• [Requirement] Tally the lines of the listing below in which the string "pink" occurs, and give the tally alone.

• [Material to process]
-- -- --

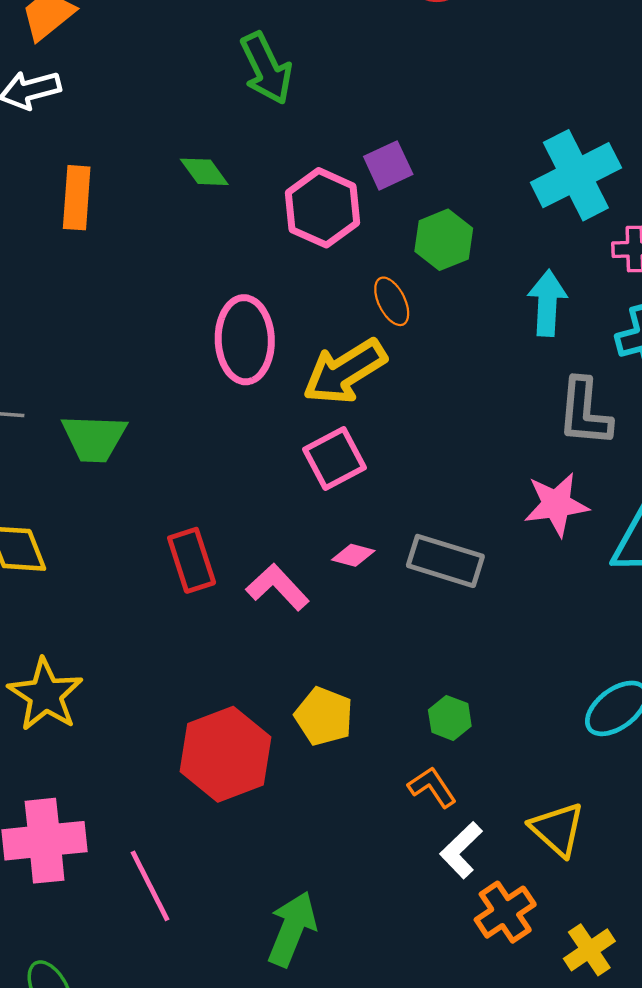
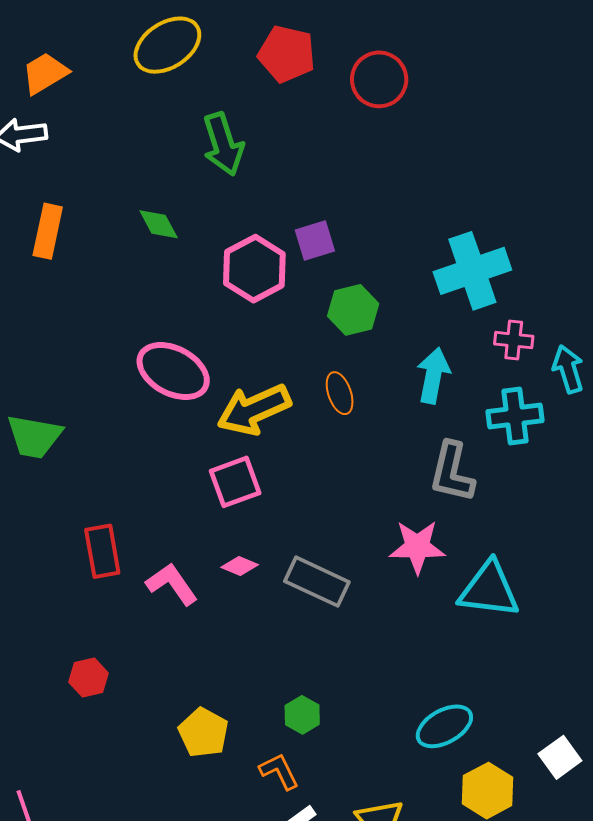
orange ellipse: (392, 301) -> (340, 393), moved
pink ellipse: (245, 340) -> (173, 371), turned -68
yellow pentagon: (324, 716) -> (203, 733), moved
red hexagon: (225, 754) -> (88, 678), moved, size x0.5

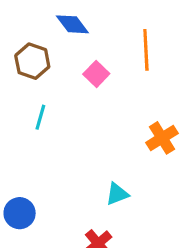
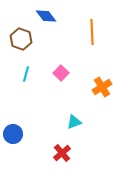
pink square: (96, 74) -> (61, 73), moved

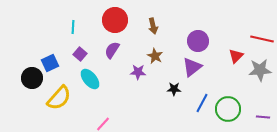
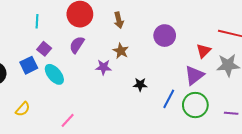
blue square: (50, 63) -> (29, 65), moved
purple triangle: (192, 67) -> (194, 75), moved
yellow semicircle: (59, 98) -> (23, 109), moved, size x0.6

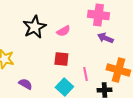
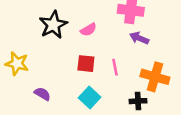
pink line: (85, 74) -> (115, 67), moved

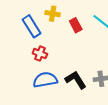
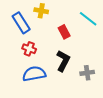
red rectangle: (76, 25) -> (64, 32), moved
black L-shape: (76, 80) -> (63, 61), moved, turned 60

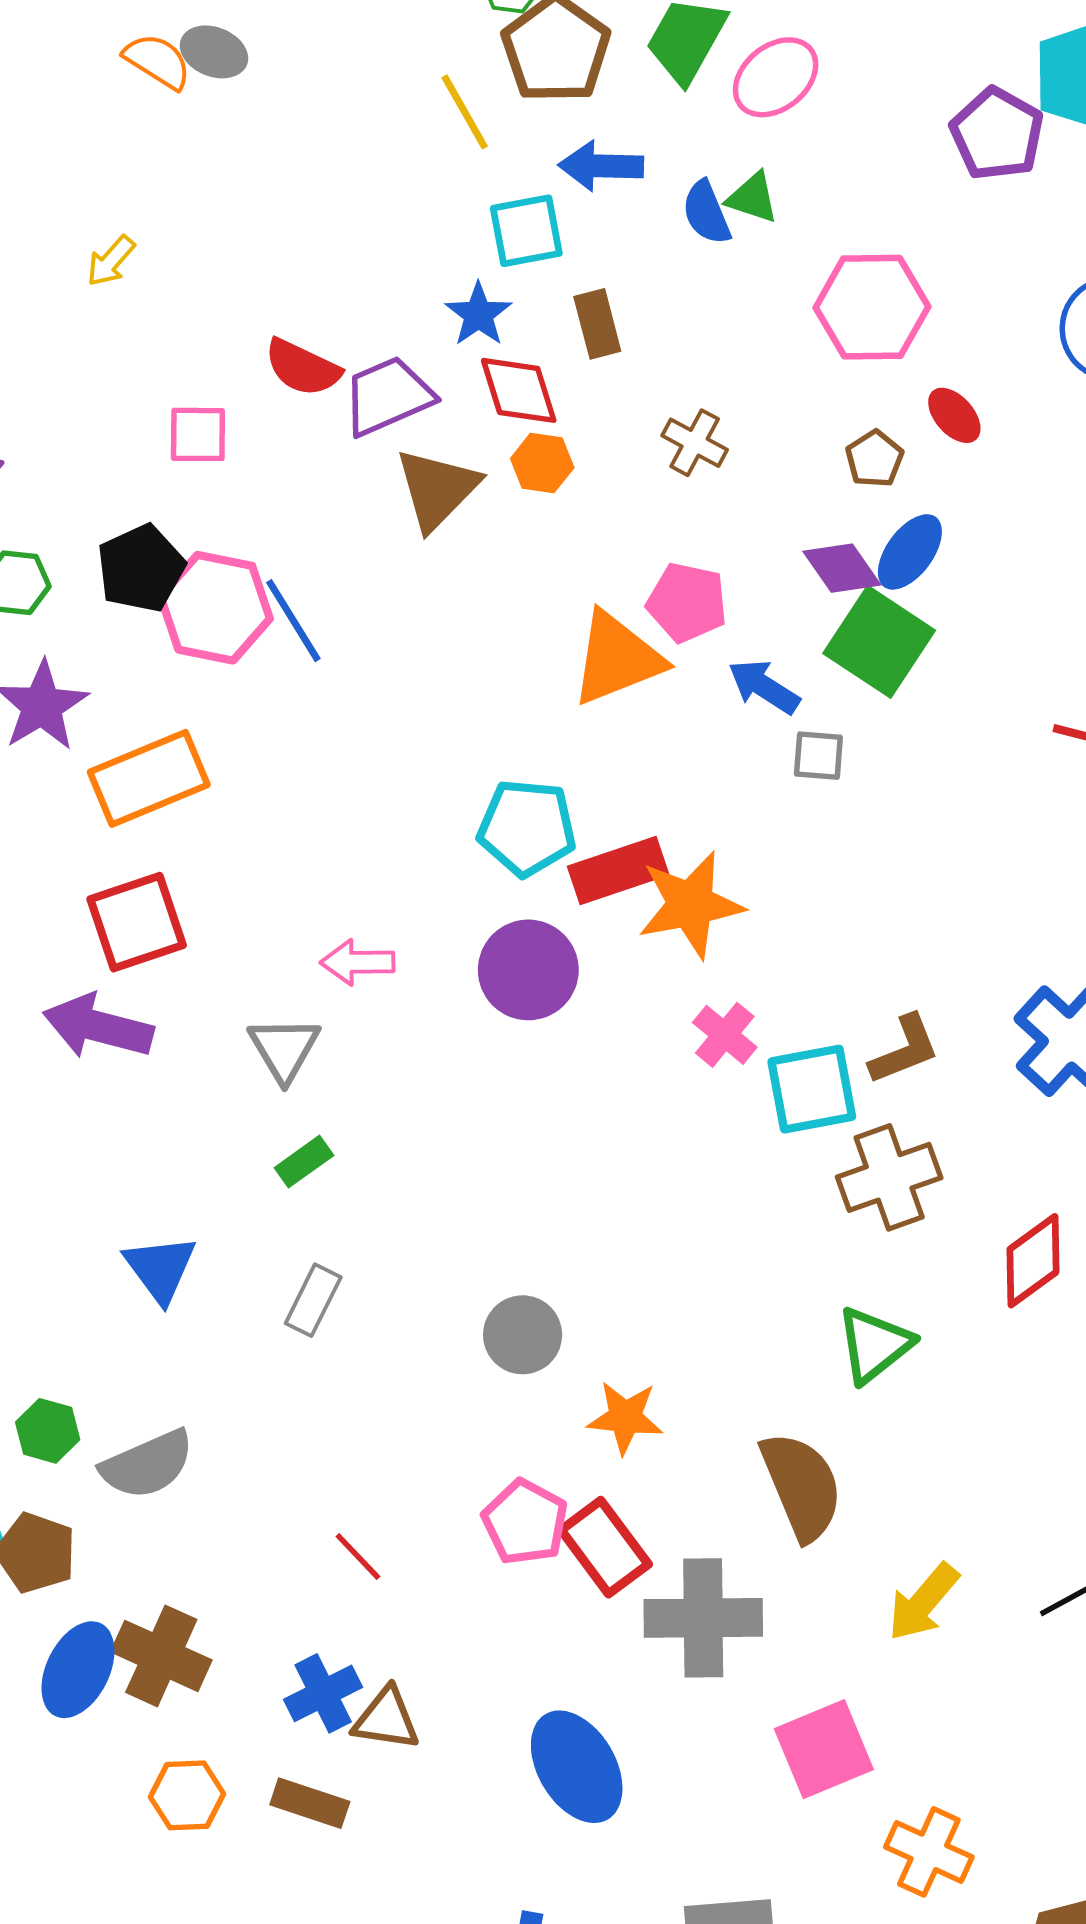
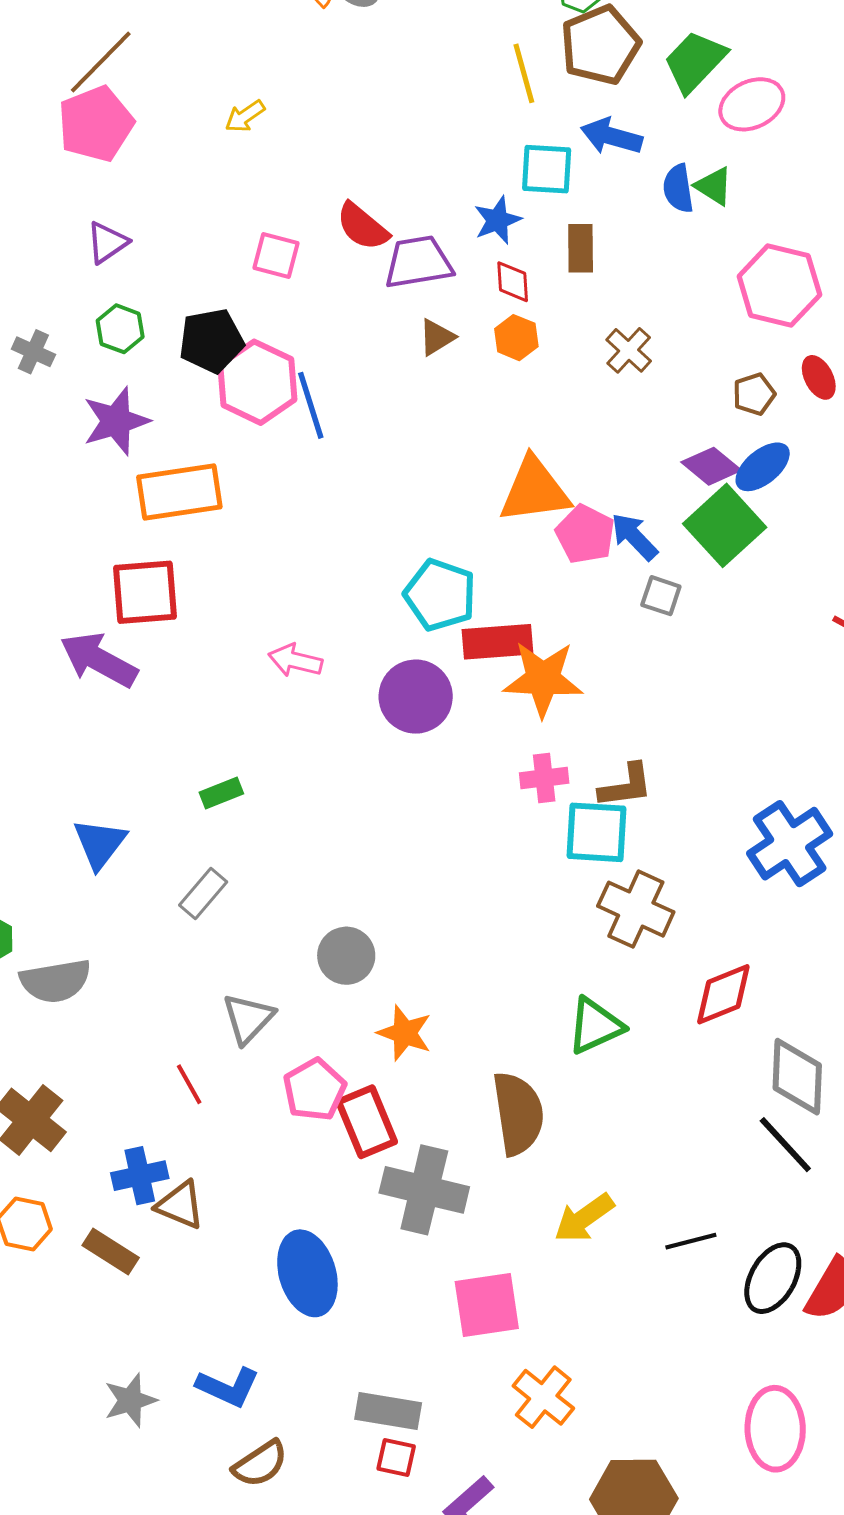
red diamond: (519, 390) -> (513, 282), size x0.7
brown triangle: (437, 489) -> (437, 337), size x0.6
purple diamond: (842, 568) -> (711, 466), turned -30
pink pentagon: (687, 602) -> (585, 534), moved
pink cross: (725, 1035) -> (544, 778), turned 30
gray triangle: (284, 1049) -> (248, 1018), moved
brown L-shape: (904, 1050) -> (626, 786), moved
brown cross: (889, 1177) -> (636, 909), turned 30

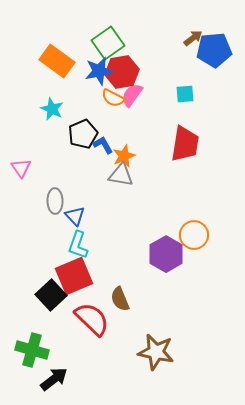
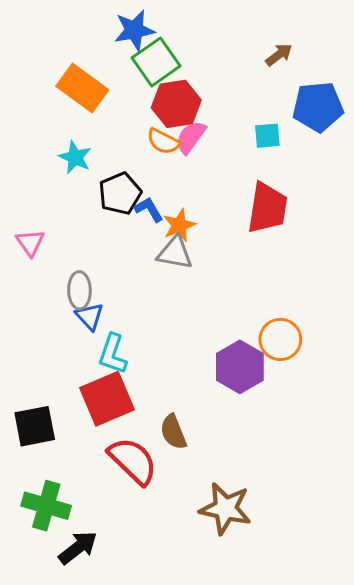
blue pentagon: (214, 50) -> (318, 107), moved
blue star: (99, 71) -> (134, 30), moved
blue triangle: (75, 216) -> (90, 316), moved
black square: (51, 295) -> (35, 426), moved, turned 32

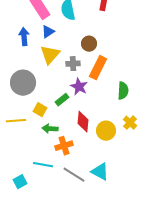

-- -- --

• [Written solution] 5